§ **Your instructions**: For the entries below, copy exactly the line that contains "none -> cyan brick B1:C2 level 1" through the line that contains "none -> yellow brick C10 level 2", both ends included, and exclude all pictures.

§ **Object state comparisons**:
-- -- --

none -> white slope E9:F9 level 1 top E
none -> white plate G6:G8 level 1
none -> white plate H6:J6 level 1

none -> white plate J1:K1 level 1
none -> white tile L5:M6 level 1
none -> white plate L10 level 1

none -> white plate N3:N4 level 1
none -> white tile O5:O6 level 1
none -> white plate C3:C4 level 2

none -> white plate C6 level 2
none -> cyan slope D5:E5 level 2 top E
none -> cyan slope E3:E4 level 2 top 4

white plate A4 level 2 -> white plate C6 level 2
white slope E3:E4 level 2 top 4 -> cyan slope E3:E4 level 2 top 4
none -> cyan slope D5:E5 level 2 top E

-- -- --

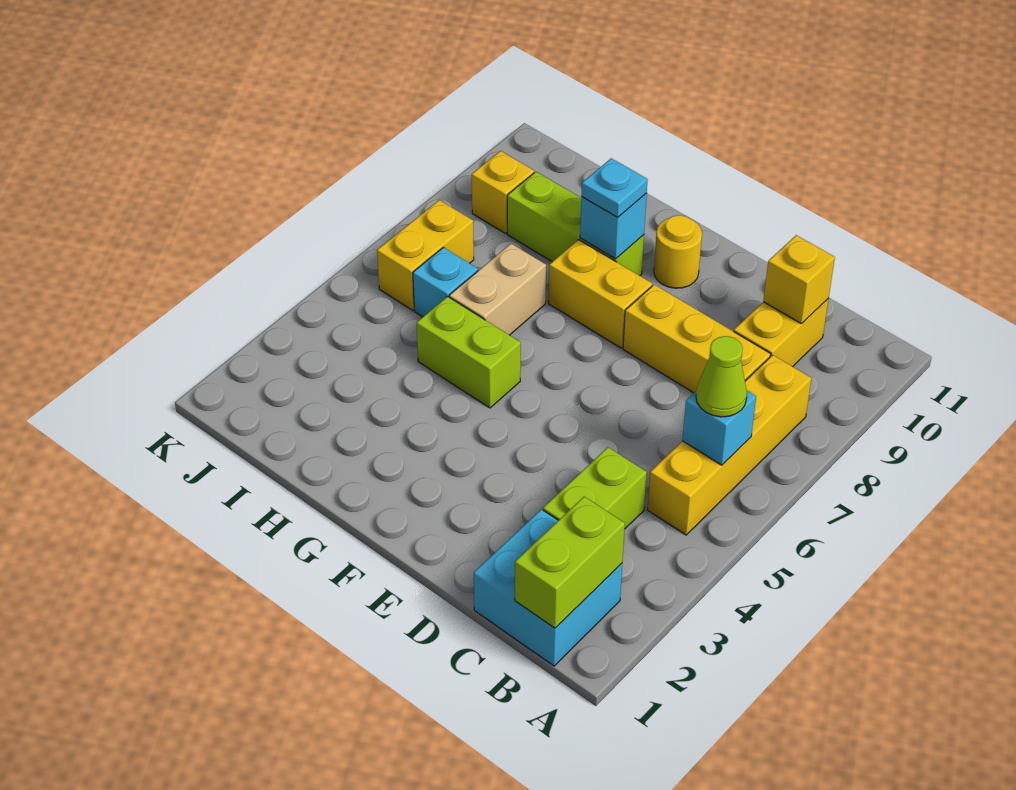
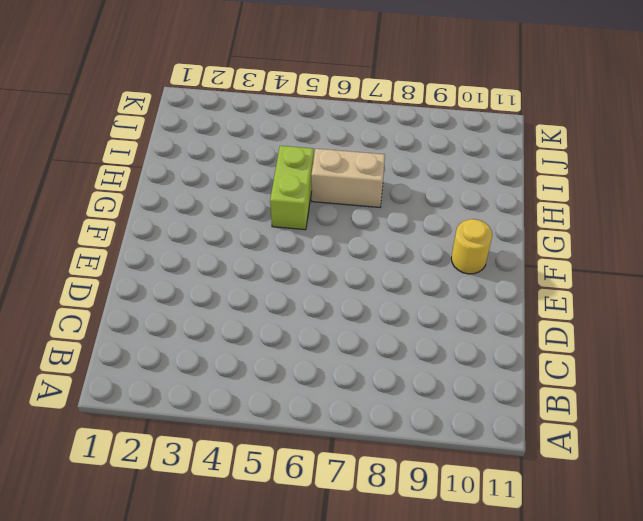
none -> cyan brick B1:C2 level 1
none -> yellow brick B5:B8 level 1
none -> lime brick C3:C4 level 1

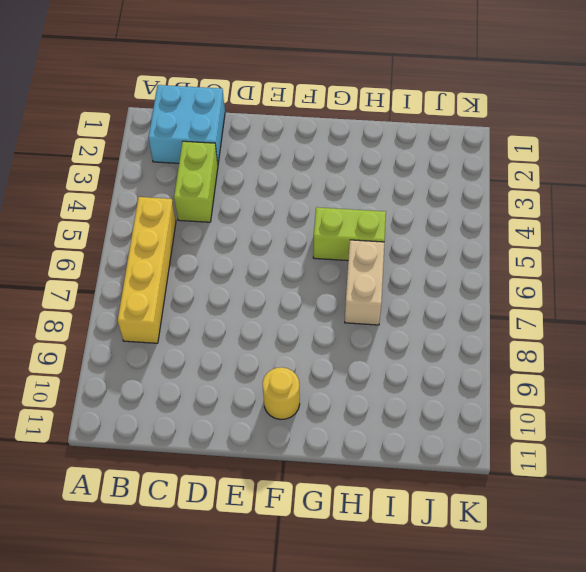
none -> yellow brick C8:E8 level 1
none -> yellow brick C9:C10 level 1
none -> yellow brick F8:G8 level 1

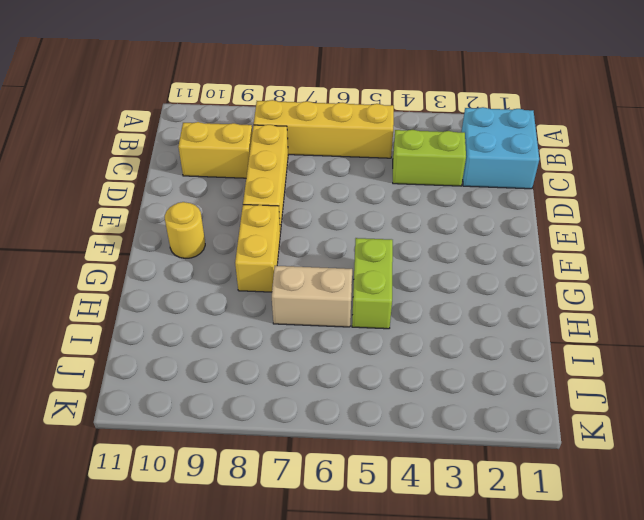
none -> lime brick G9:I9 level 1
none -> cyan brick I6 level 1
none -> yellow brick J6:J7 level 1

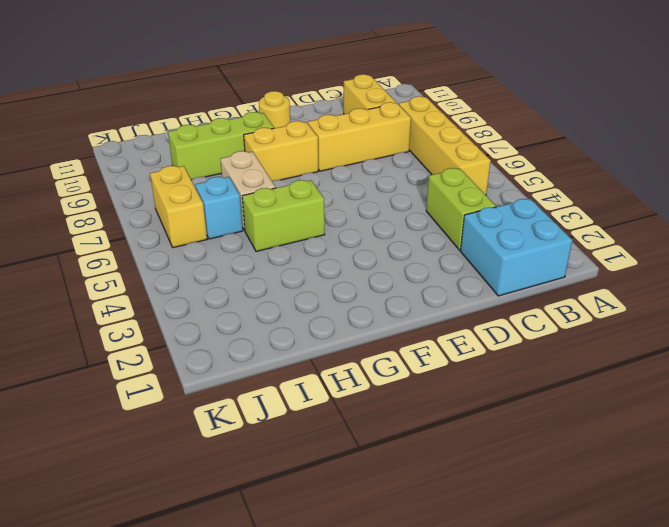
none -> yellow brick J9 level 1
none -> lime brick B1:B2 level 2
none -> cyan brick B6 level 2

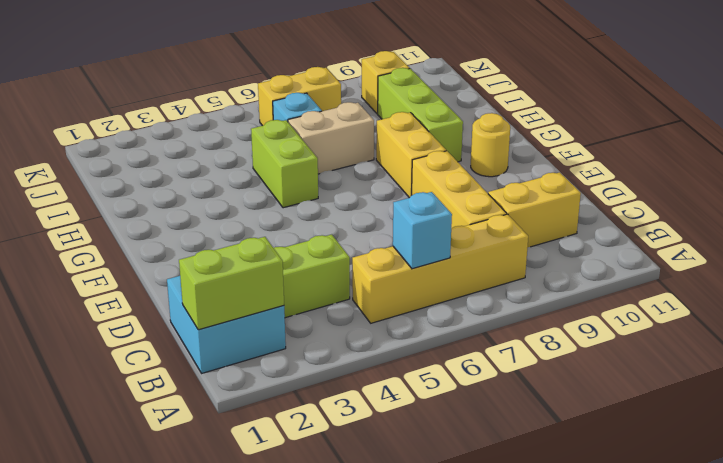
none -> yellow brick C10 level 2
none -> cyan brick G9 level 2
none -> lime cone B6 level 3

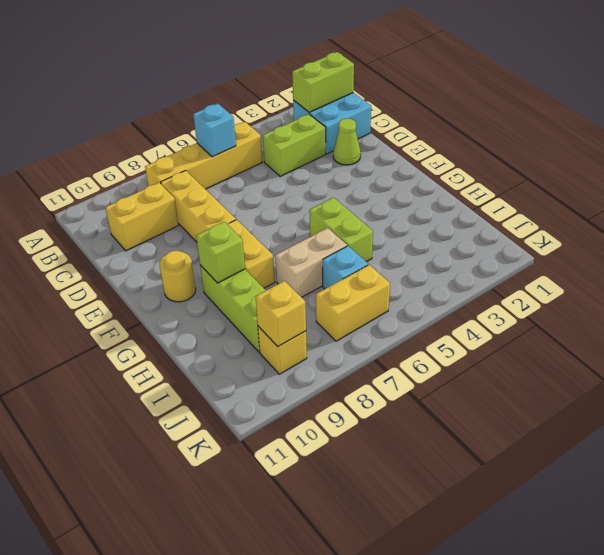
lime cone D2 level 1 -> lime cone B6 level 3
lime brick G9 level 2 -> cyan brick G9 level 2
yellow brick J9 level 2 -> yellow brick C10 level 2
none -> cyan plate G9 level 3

-- -- --

§ **Problem solution**:
none -> cyan brick B1:C2 level 1
none -> yellow brick B5:B8 level 1
none -> lime brick C3:C4 level 1

none -> yellow brick C8:E8 level 1
none -> yellow brick C9:C10 level 1
none -> yellow brick F8:G8 level 1

none -> lime brick G9:I9 level 1
none -> cyan brick I6 level 1
none -> yellow brick J6:J7 level 1

none -> yellow brick J9 level 1
none -> lime brick B1:B2 level 2
none -> cyan brick B6 level 2

none -> yellow brick C10 level 2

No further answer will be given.